- [TASK REQUIREMENTS]:
Each line below with the string "orange" should be copied.

- [THE DATA]:

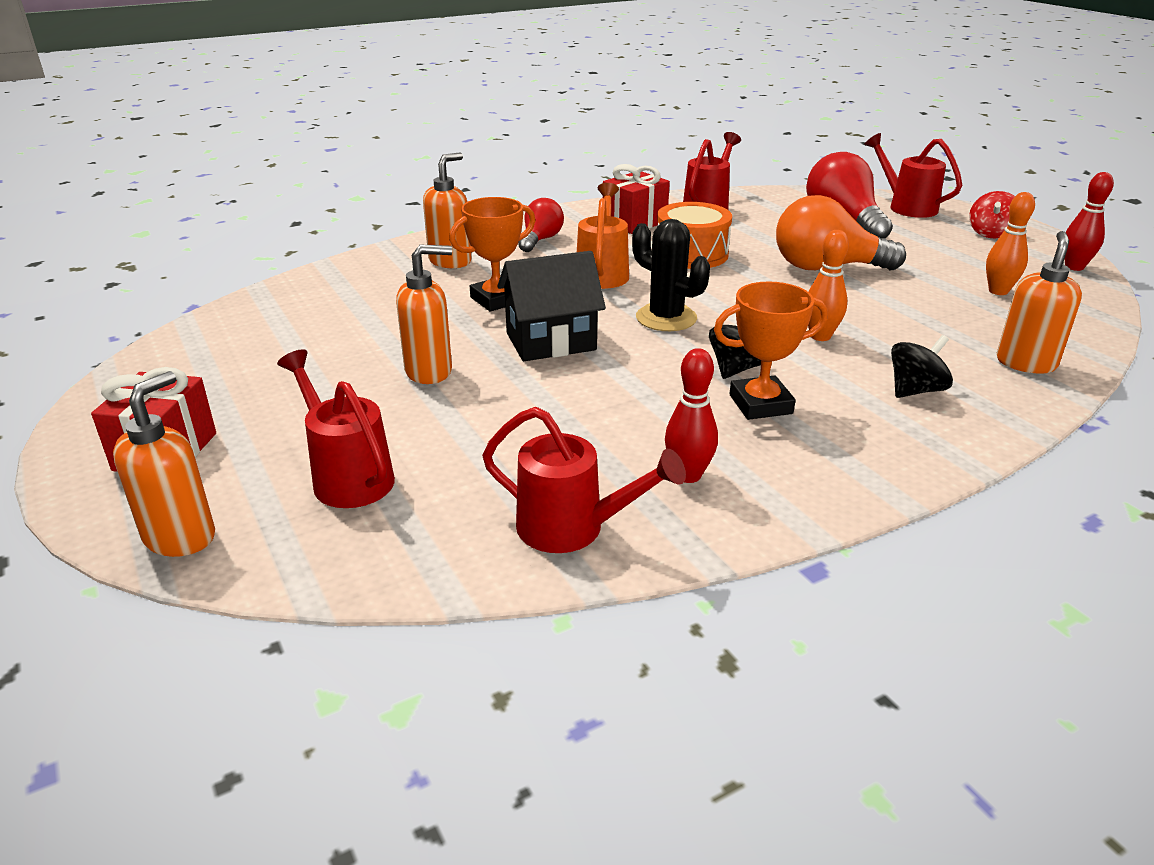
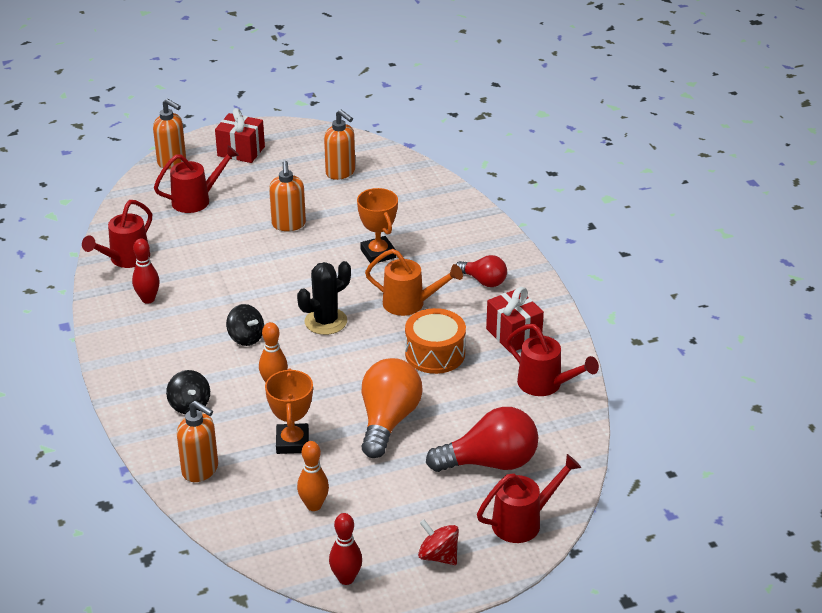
camera: 100 degrees right, 5 degrees up
(450, 261) = (450, 237): orange soap dispenser -> orange soap dispenser (340, 172)
(551, 341) = (309, 270): black house -> none
(760, 404) = (202, 338): orange trophy -> orange trophy (292, 442)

- [RESULT OF THIS TASK]:
(450, 261) = (450, 237): orange soap dispenser -> orange soap dispenser (340, 172)
(760, 404) = (202, 338): orange trophy -> orange trophy (292, 442)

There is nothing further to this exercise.